### WHAT YOU ARE ASKED TO DO:
Scan the data beneath this task and copy each line that includes "relocated".

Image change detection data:
==================================================
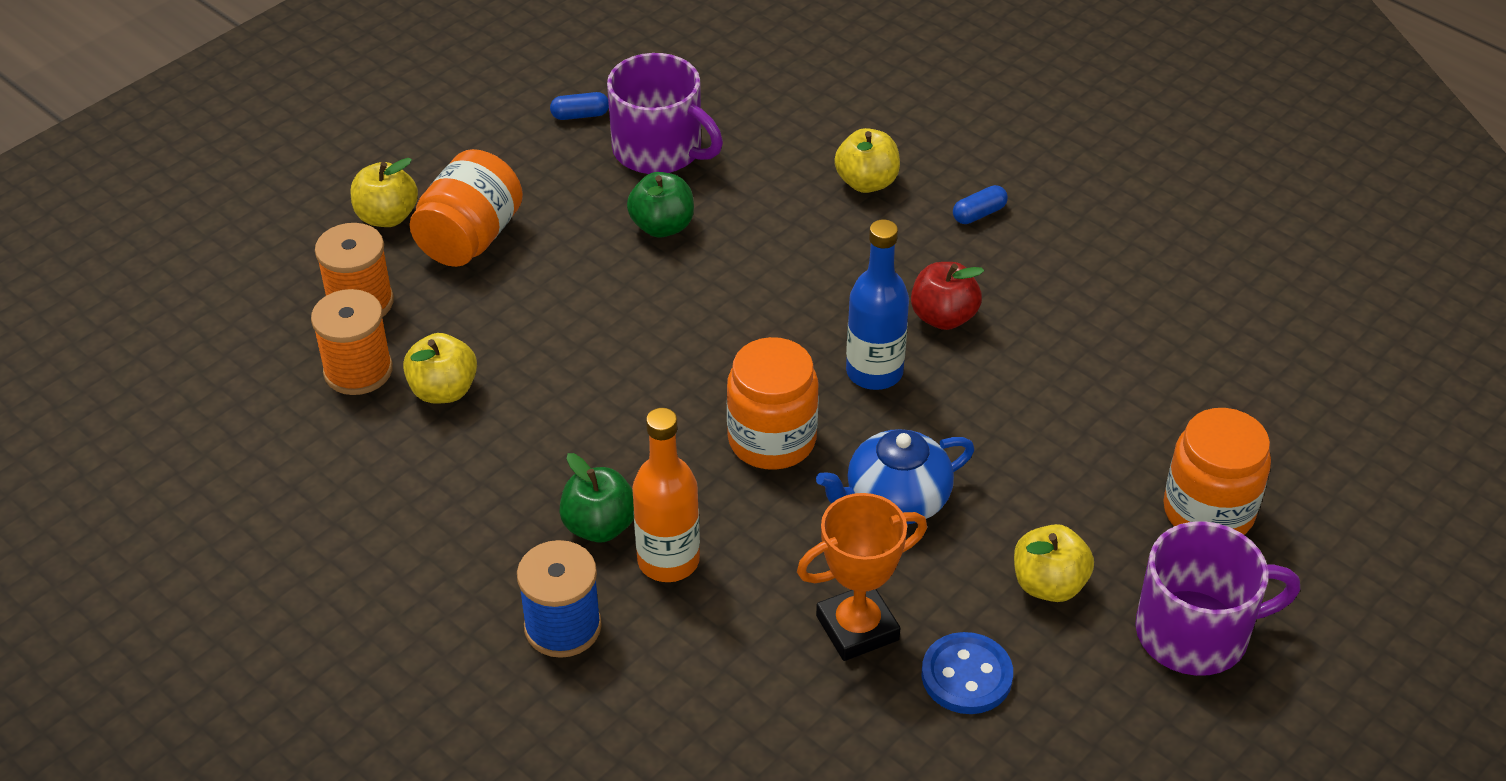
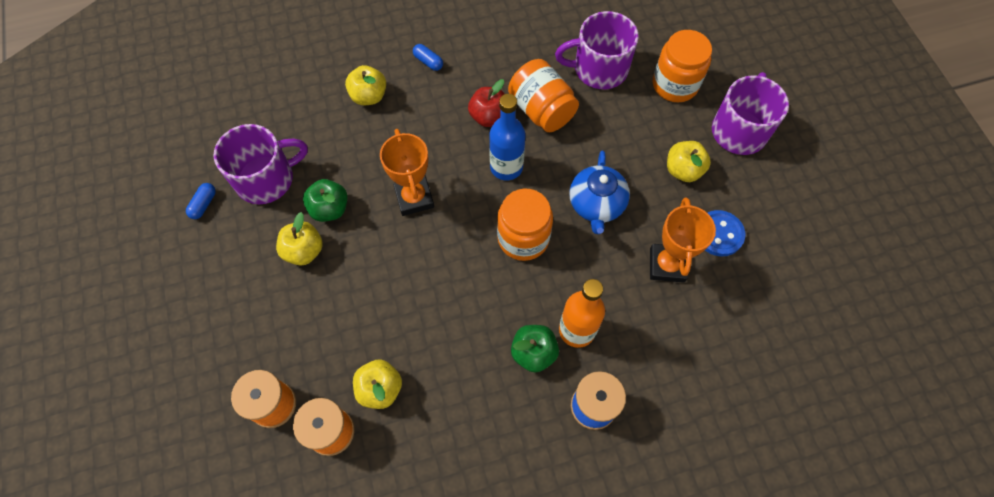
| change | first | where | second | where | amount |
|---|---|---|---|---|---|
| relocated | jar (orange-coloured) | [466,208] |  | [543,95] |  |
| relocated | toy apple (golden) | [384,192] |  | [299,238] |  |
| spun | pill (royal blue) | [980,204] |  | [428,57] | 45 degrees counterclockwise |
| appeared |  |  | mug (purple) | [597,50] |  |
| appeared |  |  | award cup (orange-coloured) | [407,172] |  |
==================================================
### WRITTEN RESPONSE:
| relocated | jar (orange-coloured) | [466,208] |  | [543,95] |  |
| relocated | toy apple (golden) | [384,192] |  | [299,238] |  |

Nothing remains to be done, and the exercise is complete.